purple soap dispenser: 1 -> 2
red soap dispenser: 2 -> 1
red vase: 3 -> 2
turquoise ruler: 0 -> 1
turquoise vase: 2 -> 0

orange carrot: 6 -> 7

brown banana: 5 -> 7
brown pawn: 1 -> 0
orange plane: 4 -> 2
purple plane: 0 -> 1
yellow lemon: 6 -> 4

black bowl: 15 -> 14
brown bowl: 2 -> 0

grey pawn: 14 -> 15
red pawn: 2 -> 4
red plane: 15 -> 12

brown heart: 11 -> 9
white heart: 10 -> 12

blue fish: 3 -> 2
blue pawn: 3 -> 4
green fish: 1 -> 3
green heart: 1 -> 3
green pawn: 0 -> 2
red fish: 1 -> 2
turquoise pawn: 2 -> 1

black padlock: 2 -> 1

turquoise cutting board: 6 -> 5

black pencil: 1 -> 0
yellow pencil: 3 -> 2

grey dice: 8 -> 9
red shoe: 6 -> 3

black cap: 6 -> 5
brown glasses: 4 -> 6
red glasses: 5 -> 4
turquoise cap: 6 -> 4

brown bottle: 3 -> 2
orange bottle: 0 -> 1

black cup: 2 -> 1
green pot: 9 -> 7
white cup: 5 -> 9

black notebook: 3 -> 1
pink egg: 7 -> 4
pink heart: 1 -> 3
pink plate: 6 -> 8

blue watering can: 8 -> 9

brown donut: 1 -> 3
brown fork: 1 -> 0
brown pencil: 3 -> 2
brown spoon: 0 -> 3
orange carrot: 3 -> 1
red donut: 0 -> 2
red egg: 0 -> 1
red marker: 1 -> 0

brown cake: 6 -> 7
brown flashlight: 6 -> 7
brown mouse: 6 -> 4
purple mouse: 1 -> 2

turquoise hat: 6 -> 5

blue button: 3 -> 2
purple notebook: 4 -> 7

#### Assigned task
Output only the lines from the one that contains "grey dice: 8 -> 9" through the last line of the data above, each restated exactly.

#### Written response
grey dice: 8 -> 9
red shoe: 6 -> 3

black cap: 6 -> 5
brown glasses: 4 -> 6
red glasses: 5 -> 4
turquoise cap: 6 -> 4

brown bottle: 3 -> 2
orange bottle: 0 -> 1

black cup: 2 -> 1
green pot: 9 -> 7
white cup: 5 -> 9

black notebook: 3 -> 1
pink egg: 7 -> 4
pink heart: 1 -> 3
pink plate: 6 -> 8

blue watering can: 8 -> 9

brown donut: 1 -> 3
brown fork: 1 -> 0
brown pencil: 3 -> 2
brown spoon: 0 -> 3
orange carrot: 3 -> 1
red donut: 0 -> 2
red egg: 0 -> 1
red marker: 1 -> 0

brown cake: 6 -> 7
brown flashlight: 6 -> 7
brown mouse: 6 -> 4
purple mouse: 1 -> 2

turquoise hat: 6 -> 5

blue button: 3 -> 2
purple notebook: 4 -> 7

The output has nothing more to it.